• [EXERCISE BRIEF] Taking only the lines of the data below from the line with "R9: 150 (LED_A, P1/2) -> 220 (LED_A, P1/2)" to the line with "U1 pin RST: LEVEL2 -> none", ends included, write them out exactly and without pictures.

Start of EXERCISE INPUTS

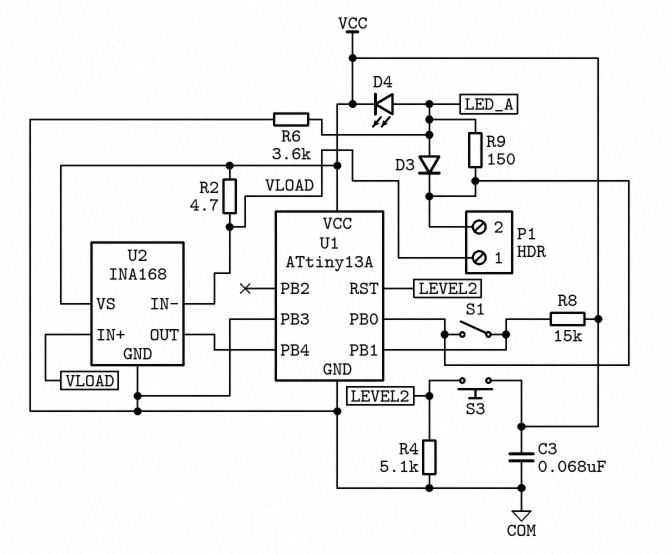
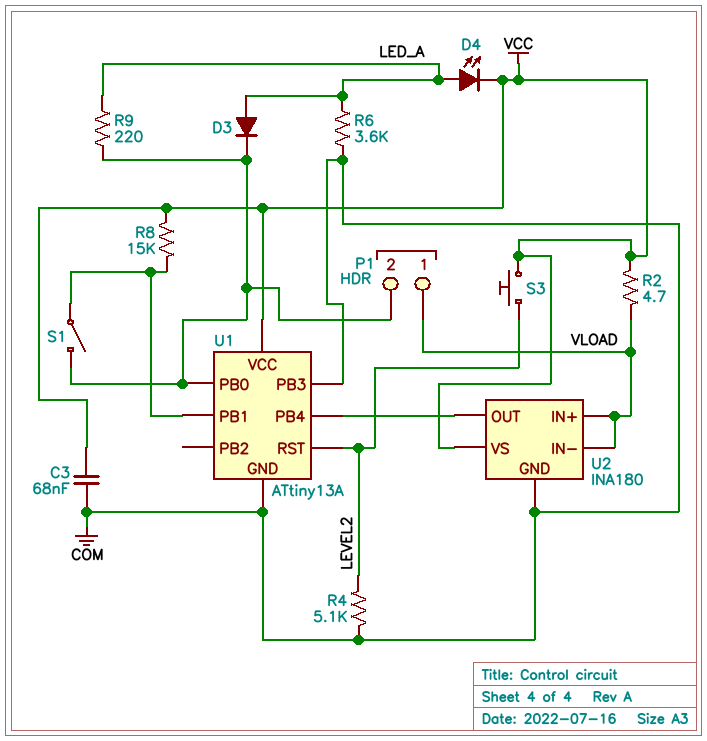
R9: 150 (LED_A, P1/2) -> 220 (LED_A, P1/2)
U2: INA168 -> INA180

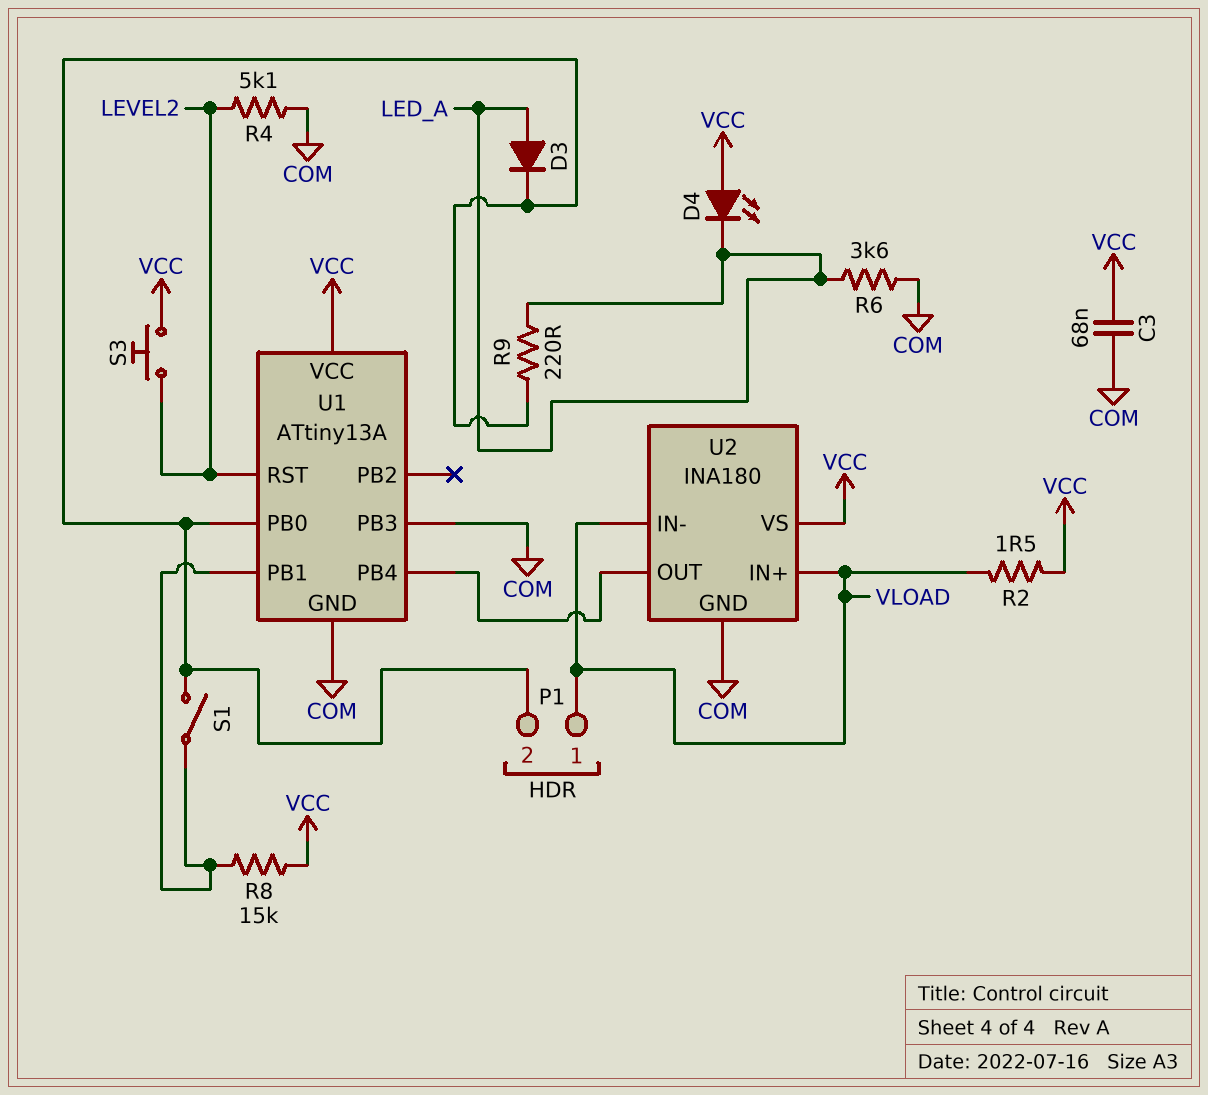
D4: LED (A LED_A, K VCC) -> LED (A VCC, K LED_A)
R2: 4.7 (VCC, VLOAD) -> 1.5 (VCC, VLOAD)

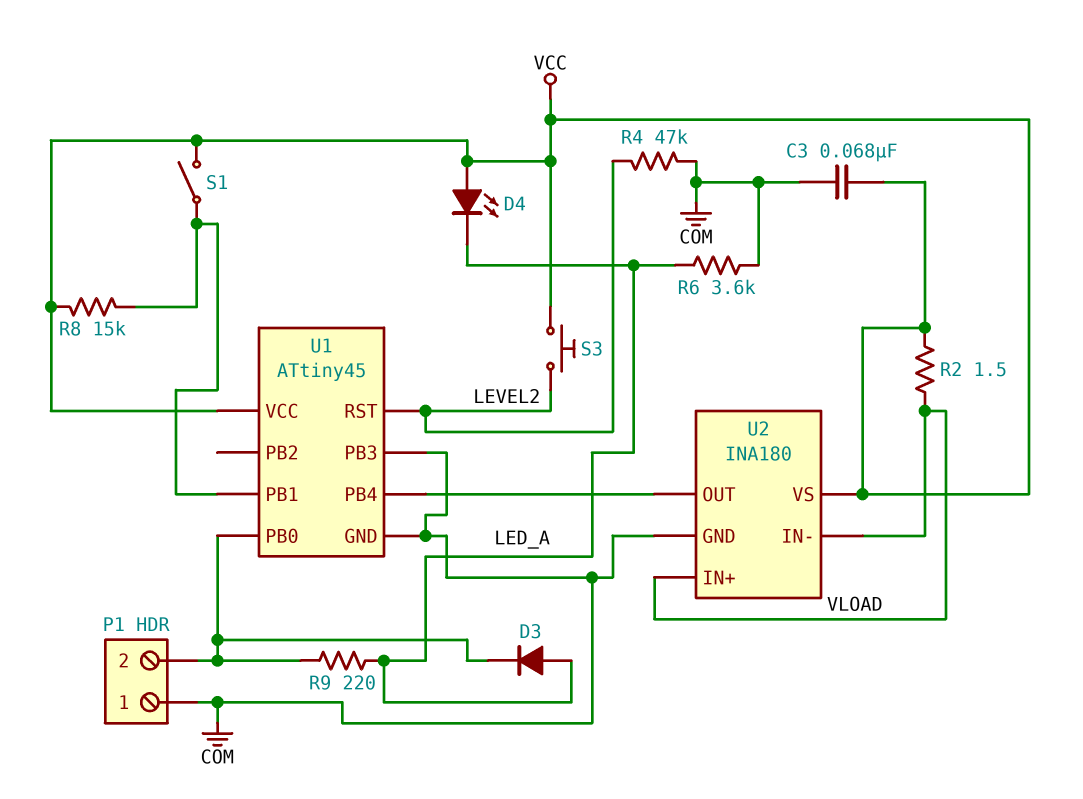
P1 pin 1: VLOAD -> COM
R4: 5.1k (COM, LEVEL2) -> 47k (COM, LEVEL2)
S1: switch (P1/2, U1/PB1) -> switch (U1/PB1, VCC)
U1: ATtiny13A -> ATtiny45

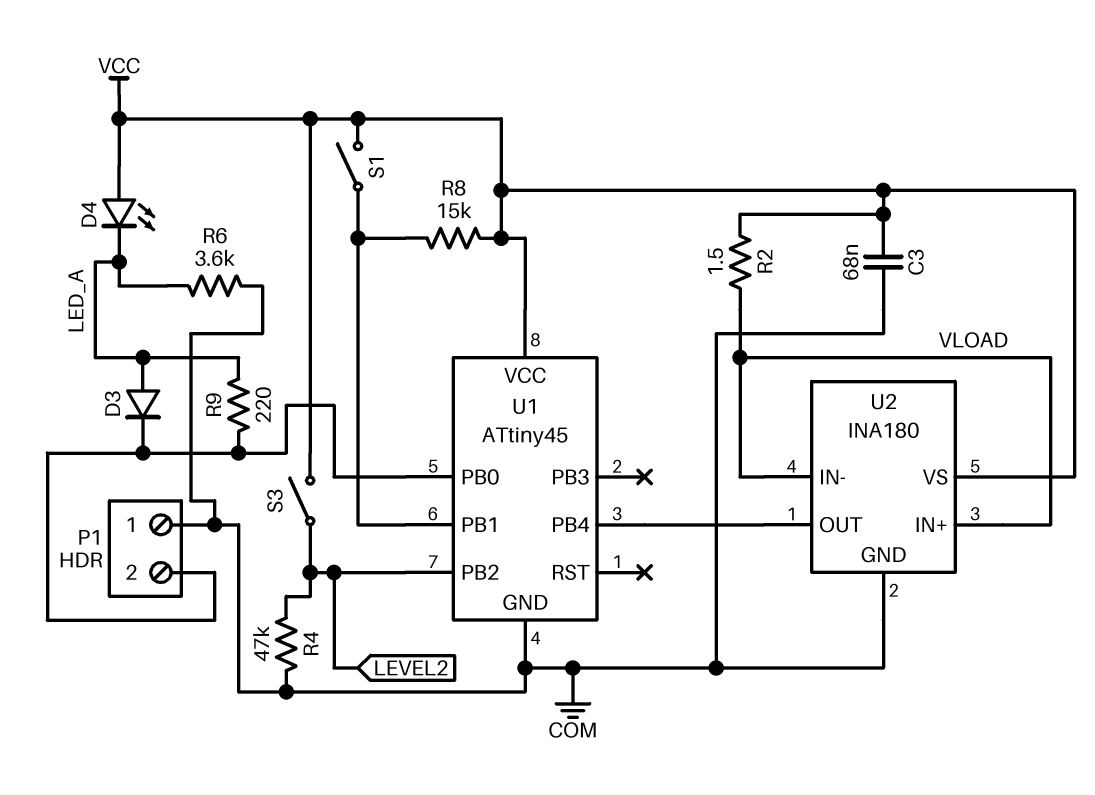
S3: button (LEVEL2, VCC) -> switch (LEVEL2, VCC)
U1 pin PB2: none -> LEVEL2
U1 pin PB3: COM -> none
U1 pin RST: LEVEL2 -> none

End of EXERCISE INPUTS
Start of EXERCISE INPUTS

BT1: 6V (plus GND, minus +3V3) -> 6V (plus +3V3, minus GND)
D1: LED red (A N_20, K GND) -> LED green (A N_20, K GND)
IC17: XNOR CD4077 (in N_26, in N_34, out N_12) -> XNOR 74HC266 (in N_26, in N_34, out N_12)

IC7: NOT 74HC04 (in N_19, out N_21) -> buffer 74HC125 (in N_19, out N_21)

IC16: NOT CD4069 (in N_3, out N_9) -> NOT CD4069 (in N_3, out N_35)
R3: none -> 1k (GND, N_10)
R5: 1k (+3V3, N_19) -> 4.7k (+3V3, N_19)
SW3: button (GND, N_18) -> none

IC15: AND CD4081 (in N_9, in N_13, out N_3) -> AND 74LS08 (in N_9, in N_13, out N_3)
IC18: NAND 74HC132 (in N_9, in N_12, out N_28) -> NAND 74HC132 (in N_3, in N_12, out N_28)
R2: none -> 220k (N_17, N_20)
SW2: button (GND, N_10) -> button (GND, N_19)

End of EXERCISE INPUTS
Start of EXERCISE INPUTS

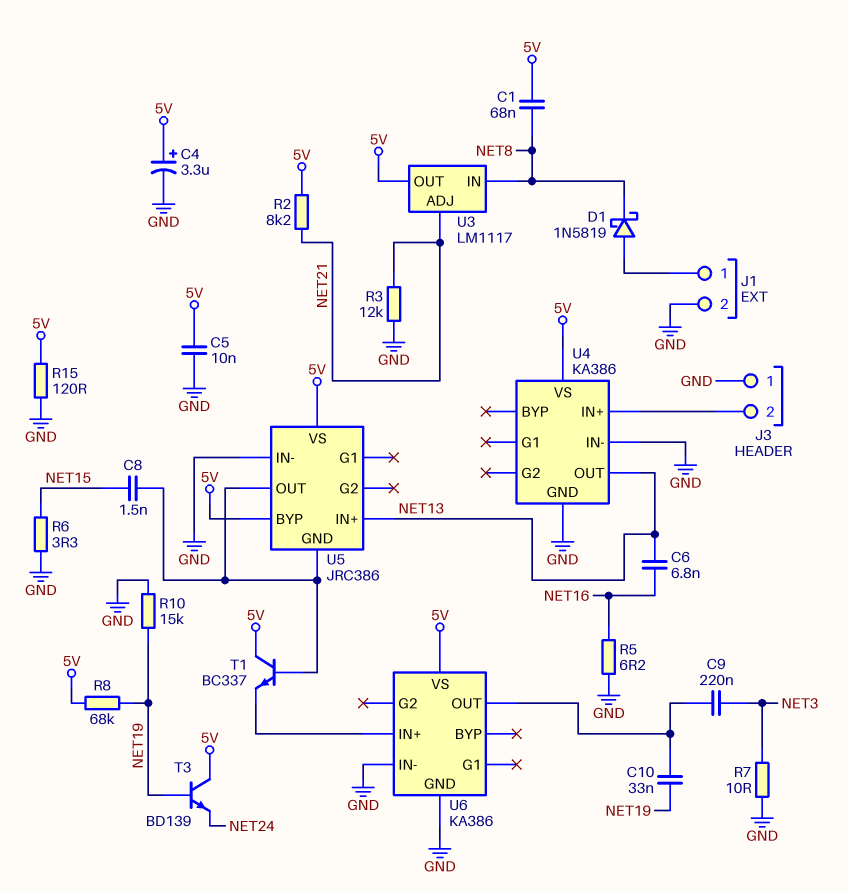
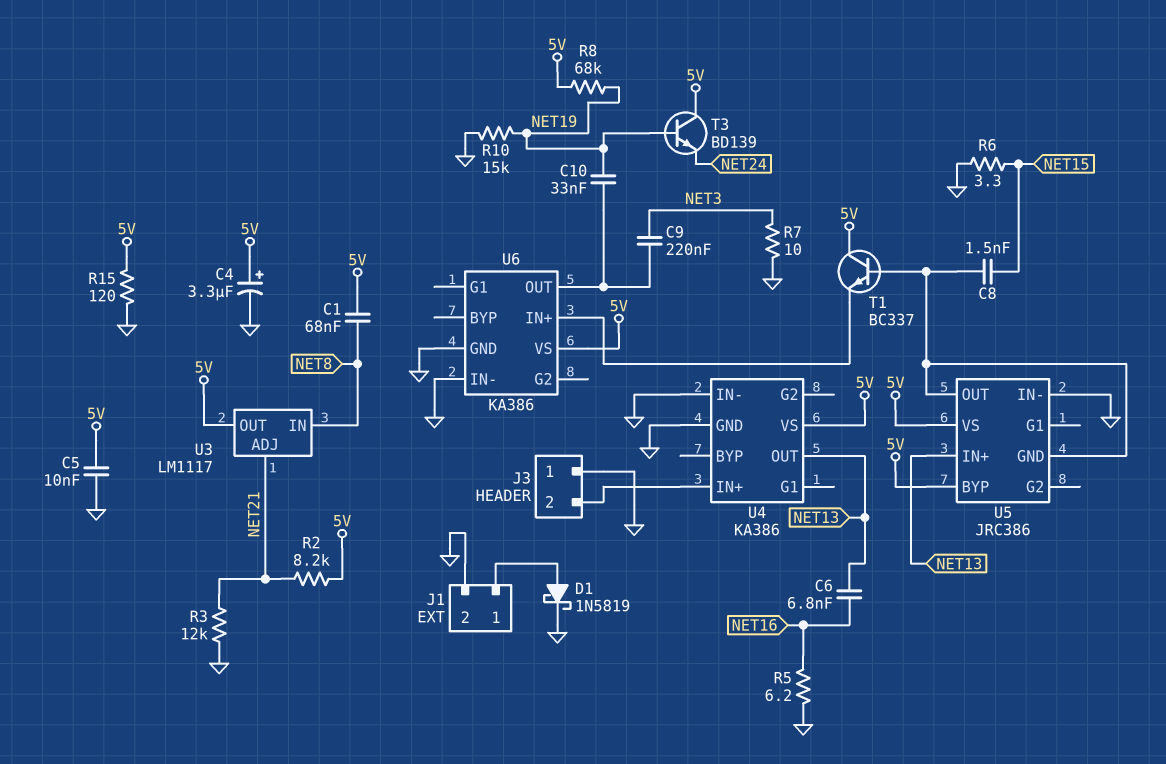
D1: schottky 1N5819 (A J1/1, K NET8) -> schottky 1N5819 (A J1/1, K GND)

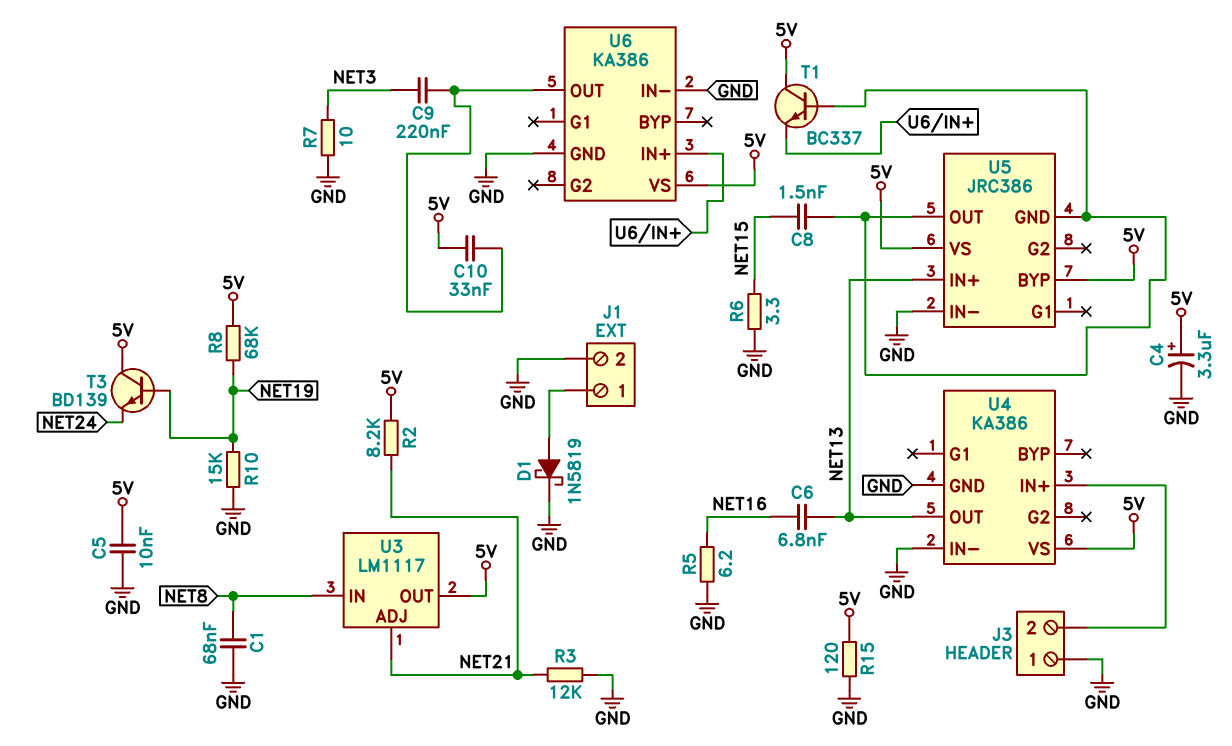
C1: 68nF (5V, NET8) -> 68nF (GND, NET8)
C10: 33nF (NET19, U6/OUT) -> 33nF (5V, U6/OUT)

End of EXERCISE INPUTS

• [WRITTEN REPLY]
R9: 150 (LED_A, P1/2) -> 220 (LED_A, P1/2)
U2: INA168 -> INA180

D4: LED (A LED_A, K VCC) -> LED (A VCC, K LED_A)
R2: 4.7 (VCC, VLOAD) -> 1.5 (VCC, VLOAD)

P1 pin 1: VLOAD -> COM
R4: 5.1k (COM, LEVEL2) -> 47k (COM, LEVEL2)
S1: switch (P1/2, U1/PB1) -> switch (U1/PB1, VCC)
U1: ATtiny13A -> ATtiny45

S3: button (LEVEL2, VCC) -> switch (LEVEL2, VCC)
U1 pin PB2: none -> LEVEL2
U1 pin PB3: COM -> none
U1 pin RST: LEVEL2 -> none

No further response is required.